====== Supplied information

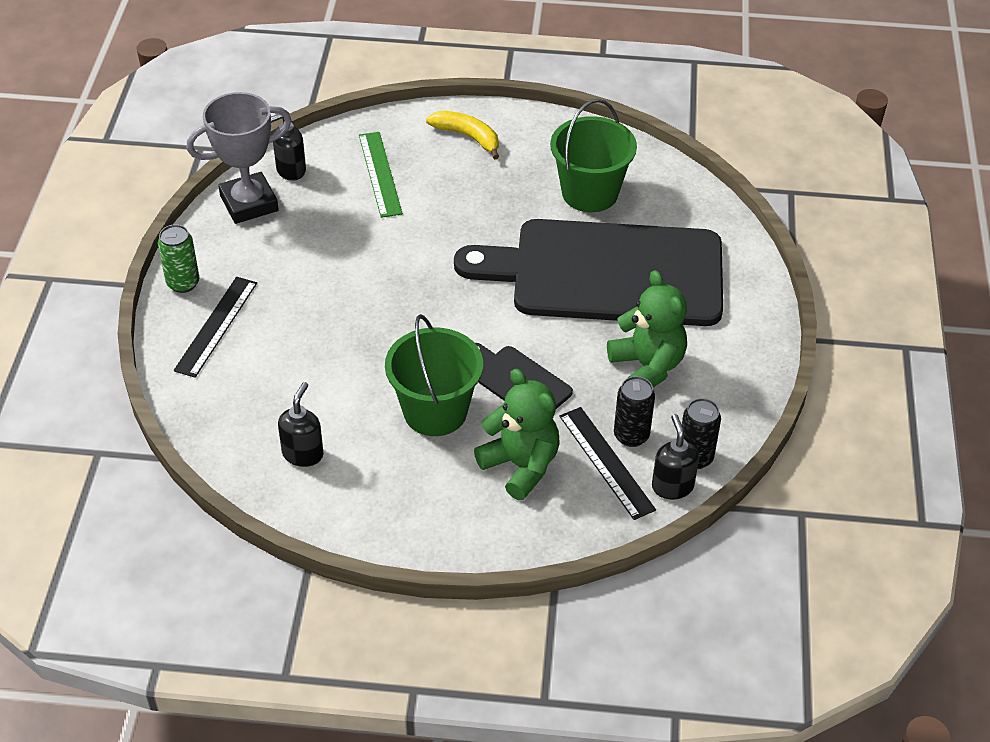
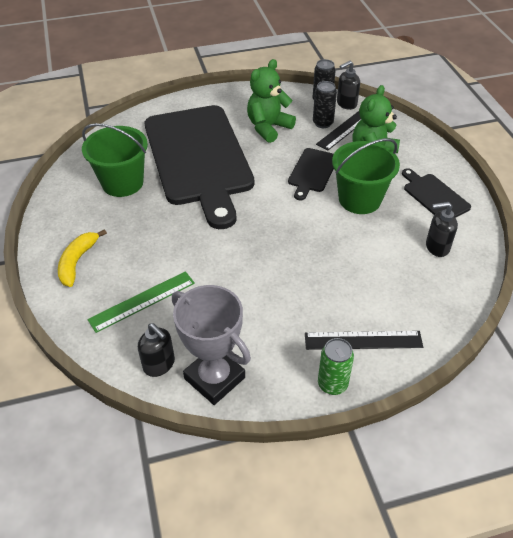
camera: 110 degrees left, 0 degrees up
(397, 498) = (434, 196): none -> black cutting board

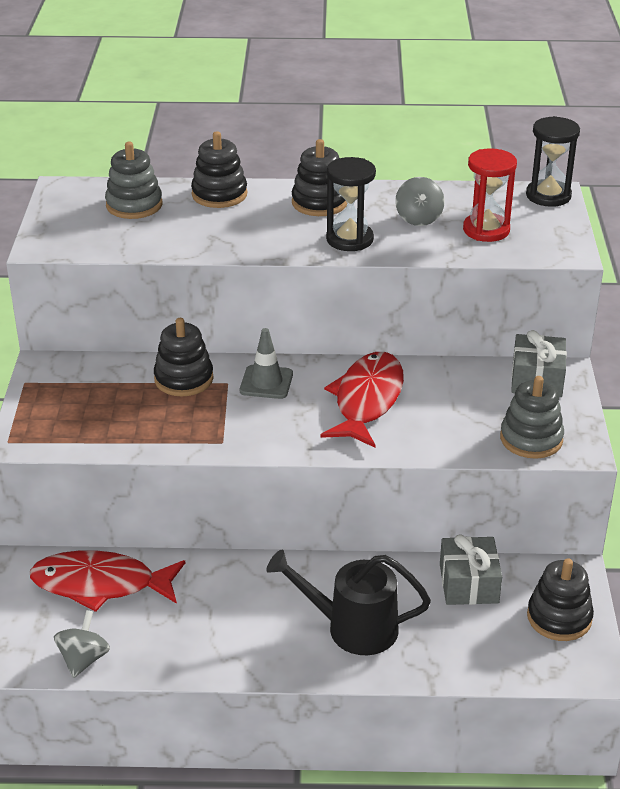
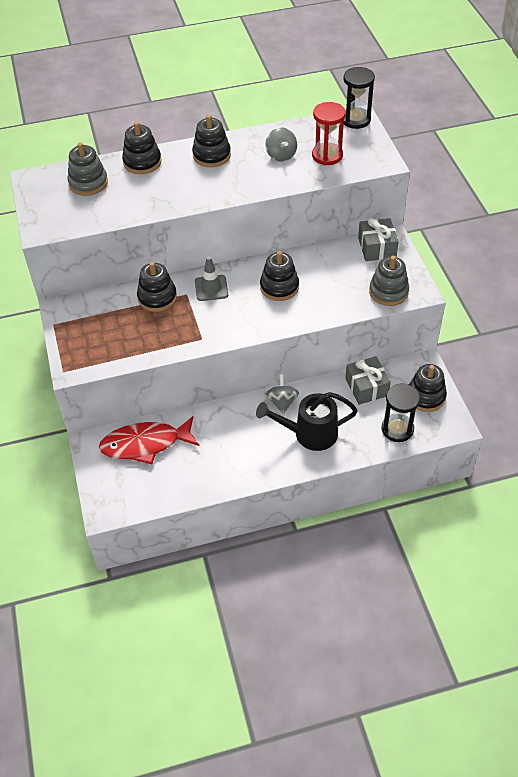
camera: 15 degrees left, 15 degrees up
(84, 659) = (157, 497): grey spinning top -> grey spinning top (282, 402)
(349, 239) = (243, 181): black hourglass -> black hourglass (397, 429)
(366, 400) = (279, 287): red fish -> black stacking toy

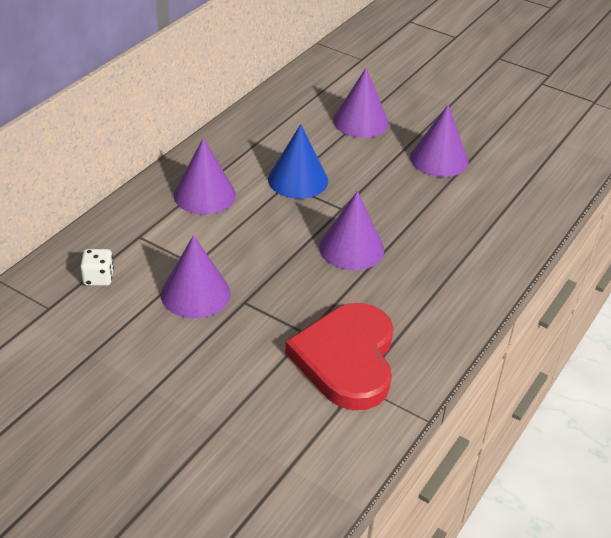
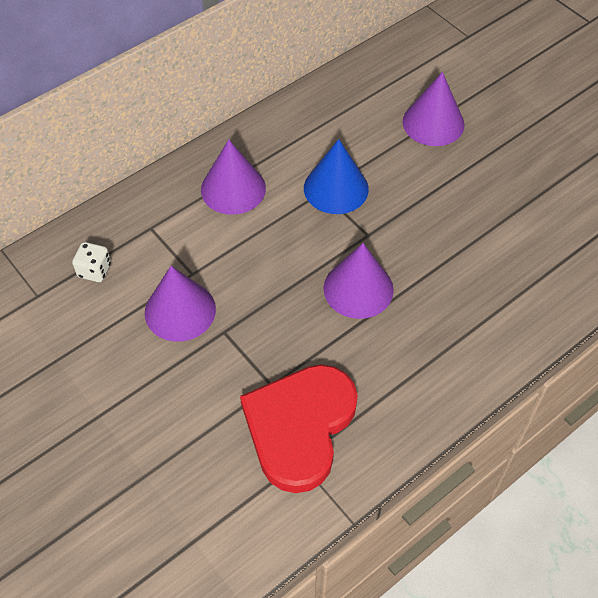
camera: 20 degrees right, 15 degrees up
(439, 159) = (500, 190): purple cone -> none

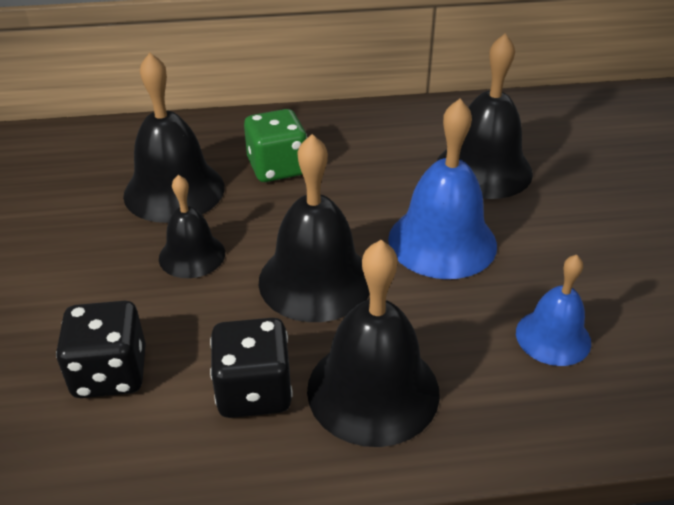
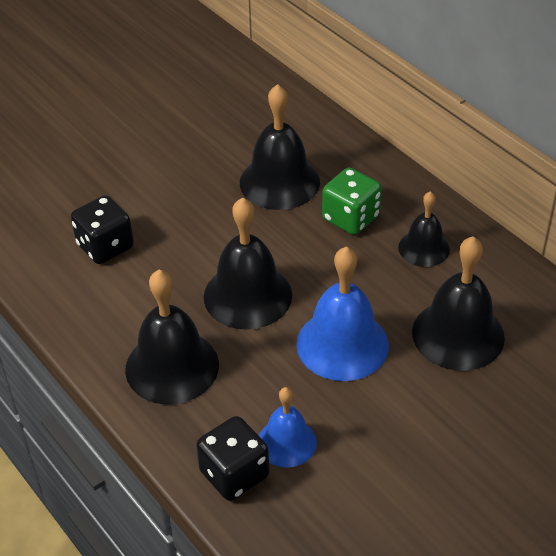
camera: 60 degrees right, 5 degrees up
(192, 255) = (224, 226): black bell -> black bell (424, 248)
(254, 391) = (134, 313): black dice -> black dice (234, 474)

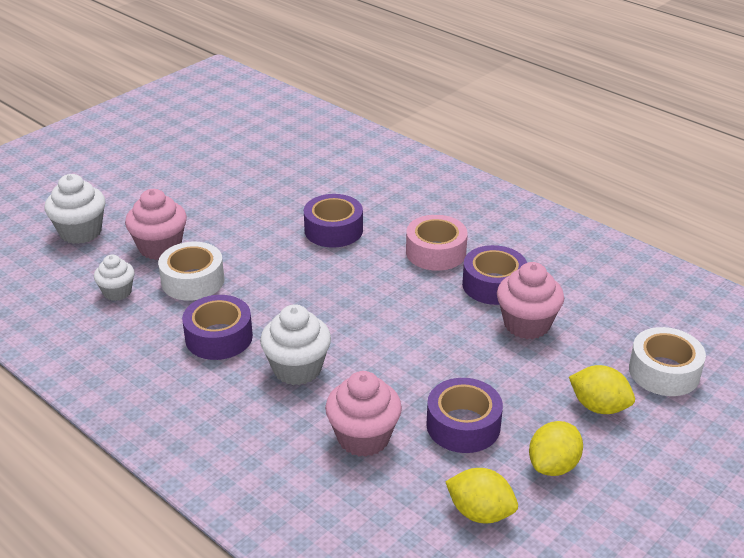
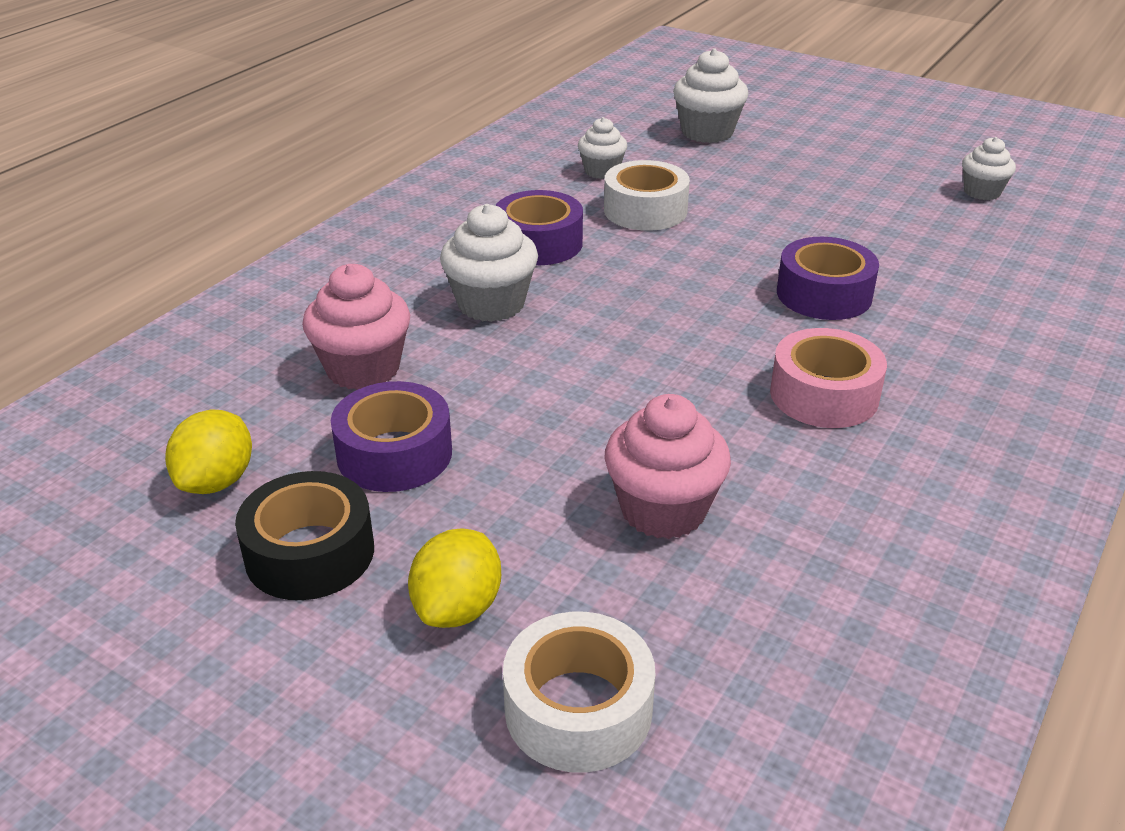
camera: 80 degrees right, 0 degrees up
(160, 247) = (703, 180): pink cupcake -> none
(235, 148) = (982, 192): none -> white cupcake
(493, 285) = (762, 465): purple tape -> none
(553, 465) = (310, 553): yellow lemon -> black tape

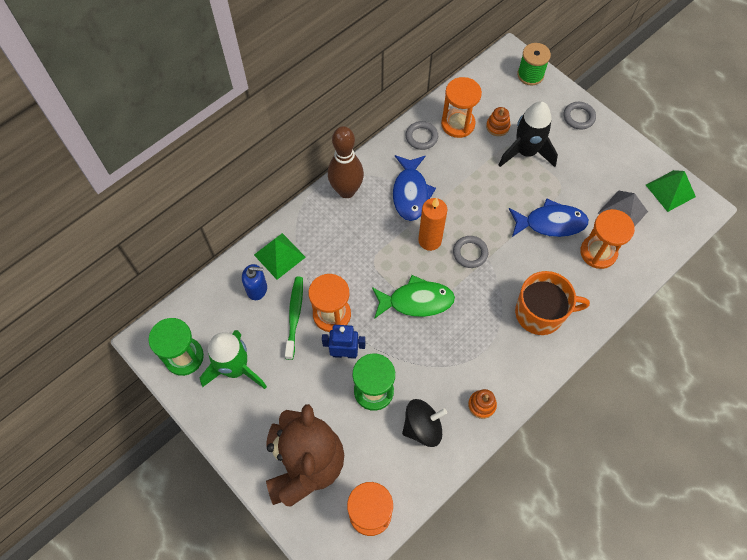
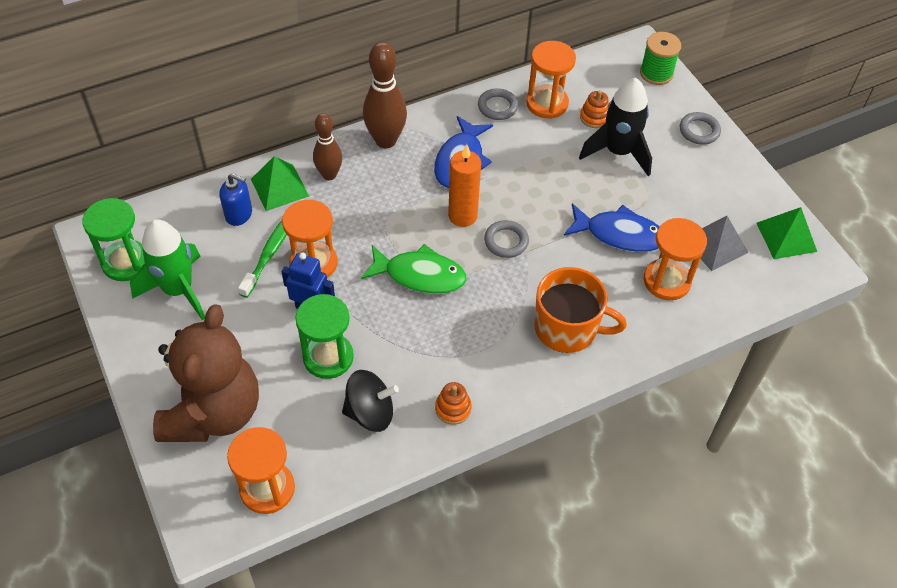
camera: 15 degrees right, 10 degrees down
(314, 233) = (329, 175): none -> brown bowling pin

============

> Task:
Determine how many lines of the listing hold the word "none" and reply with that figure alone.

> Task response:
6